(Content revision data)
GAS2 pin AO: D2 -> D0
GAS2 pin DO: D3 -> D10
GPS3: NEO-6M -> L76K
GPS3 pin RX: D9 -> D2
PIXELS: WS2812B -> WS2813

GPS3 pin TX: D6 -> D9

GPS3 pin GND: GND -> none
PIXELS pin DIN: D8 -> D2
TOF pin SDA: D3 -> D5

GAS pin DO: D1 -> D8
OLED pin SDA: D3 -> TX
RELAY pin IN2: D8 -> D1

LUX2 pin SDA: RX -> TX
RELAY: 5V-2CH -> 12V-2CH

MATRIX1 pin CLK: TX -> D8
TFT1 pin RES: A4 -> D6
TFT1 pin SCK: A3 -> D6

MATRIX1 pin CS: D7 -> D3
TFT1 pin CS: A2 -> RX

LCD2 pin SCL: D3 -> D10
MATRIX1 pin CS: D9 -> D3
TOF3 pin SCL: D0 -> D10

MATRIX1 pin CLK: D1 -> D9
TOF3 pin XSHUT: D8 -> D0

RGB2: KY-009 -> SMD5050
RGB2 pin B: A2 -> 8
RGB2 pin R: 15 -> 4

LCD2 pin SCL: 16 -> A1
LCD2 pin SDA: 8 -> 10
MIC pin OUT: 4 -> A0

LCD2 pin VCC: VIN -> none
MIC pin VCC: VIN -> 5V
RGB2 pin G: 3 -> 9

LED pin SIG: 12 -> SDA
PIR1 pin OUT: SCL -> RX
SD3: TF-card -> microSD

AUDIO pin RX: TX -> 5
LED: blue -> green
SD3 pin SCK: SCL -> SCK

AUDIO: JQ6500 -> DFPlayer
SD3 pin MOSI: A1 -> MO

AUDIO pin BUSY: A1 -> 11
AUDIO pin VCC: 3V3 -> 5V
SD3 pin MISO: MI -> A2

**Exercise instructions:** Print exactly the line containing "PIR1 pin OUT: SCL -> RX" and every line after it through the end of the records above, and nothing else.

**Expected answer:**
PIR1 pin OUT: SCL -> RX
SD3: TF-card -> microSD

AUDIO pin RX: TX -> 5
LED: blue -> green
SD3 pin SCK: SCL -> SCK

AUDIO: JQ6500 -> DFPlayer
SD3 pin MOSI: A1 -> MO

AUDIO pin BUSY: A1 -> 11
AUDIO pin VCC: 3V3 -> 5V
SD3 pin MISO: MI -> A2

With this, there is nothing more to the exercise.